#### [Your assignment]
Could you reproduce every record below exactly, excluding all pictures?

====== Record extracts

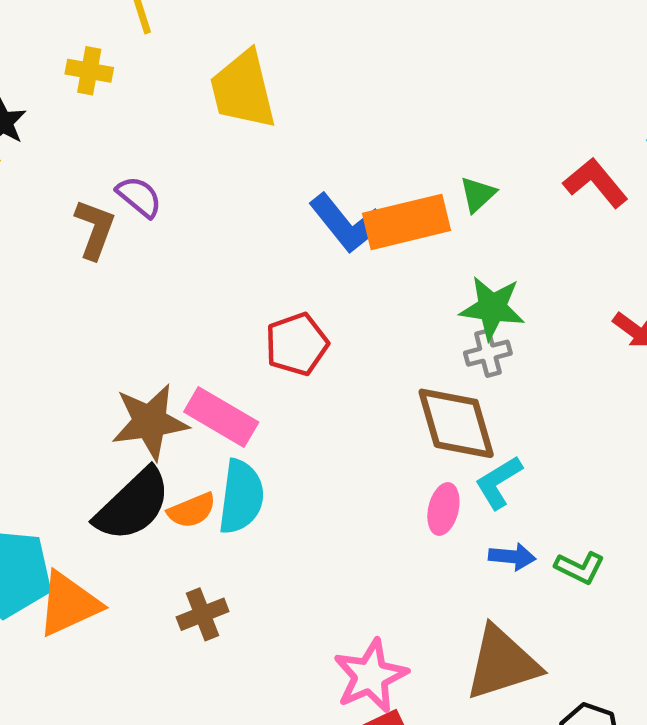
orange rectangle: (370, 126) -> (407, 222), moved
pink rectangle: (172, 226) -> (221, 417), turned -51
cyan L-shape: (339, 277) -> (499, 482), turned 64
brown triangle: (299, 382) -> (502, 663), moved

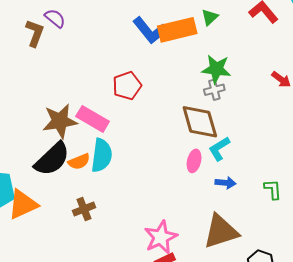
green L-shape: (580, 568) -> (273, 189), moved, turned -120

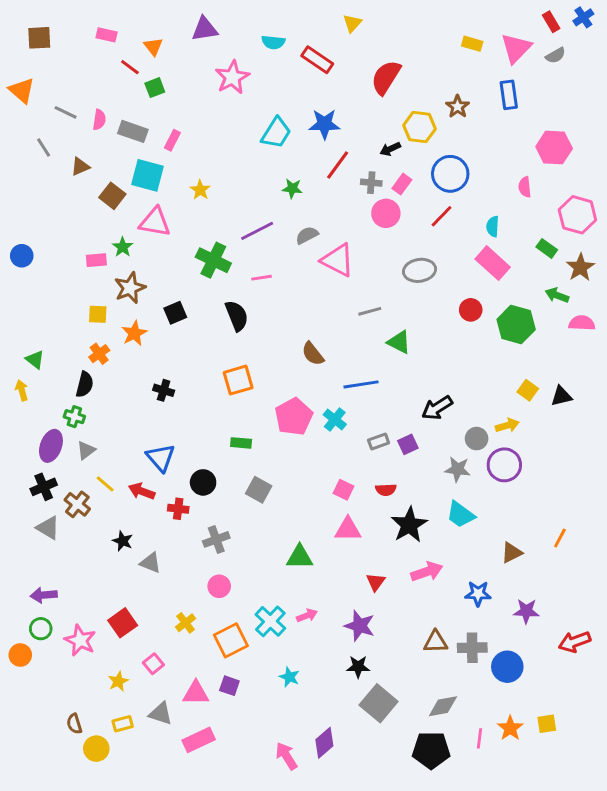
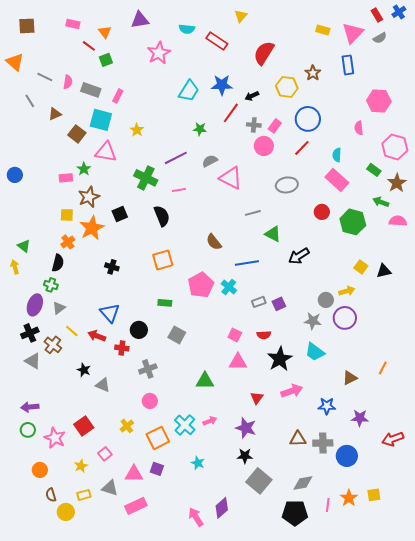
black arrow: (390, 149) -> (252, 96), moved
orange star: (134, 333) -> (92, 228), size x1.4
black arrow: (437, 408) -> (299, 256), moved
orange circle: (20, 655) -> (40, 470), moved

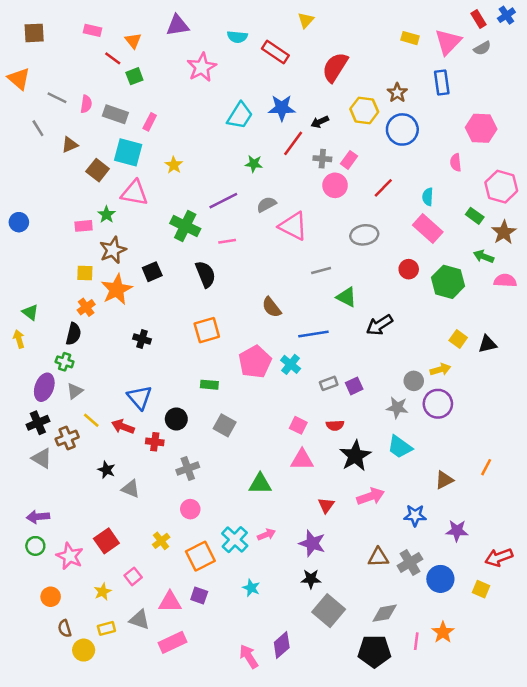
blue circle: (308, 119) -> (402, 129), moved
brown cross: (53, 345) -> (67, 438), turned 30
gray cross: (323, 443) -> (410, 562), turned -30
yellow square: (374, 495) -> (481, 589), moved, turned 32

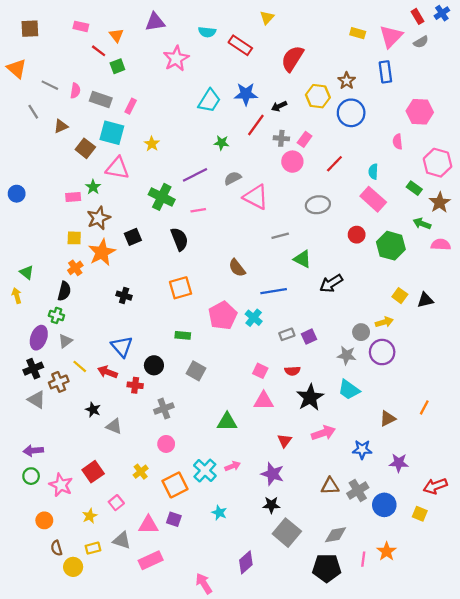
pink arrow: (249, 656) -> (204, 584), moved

============

#### [Solution to this task]
orange rectangle: (370, 126) -> (407, 222), moved
pink rectangle: (172, 226) -> (221, 417), turned -51
cyan L-shape: (339, 277) -> (499, 482), turned 64
brown triangle: (299, 382) -> (502, 663), moved

green L-shape: (580, 568) -> (273, 189), moved, turned -120

black arrow: (390, 149) -> (252, 96), moved
orange star: (134, 333) -> (92, 228), size x1.4
black arrow: (437, 408) -> (299, 256), moved
orange circle: (20, 655) -> (40, 470), moved

blue circle: (308, 119) -> (402, 129), moved
brown cross: (53, 345) -> (67, 438), turned 30
gray cross: (323, 443) -> (410, 562), turned -30
yellow square: (374, 495) -> (481, 589), moved, turned 32

pink arrow: (249, 656) -> (204, 584), moved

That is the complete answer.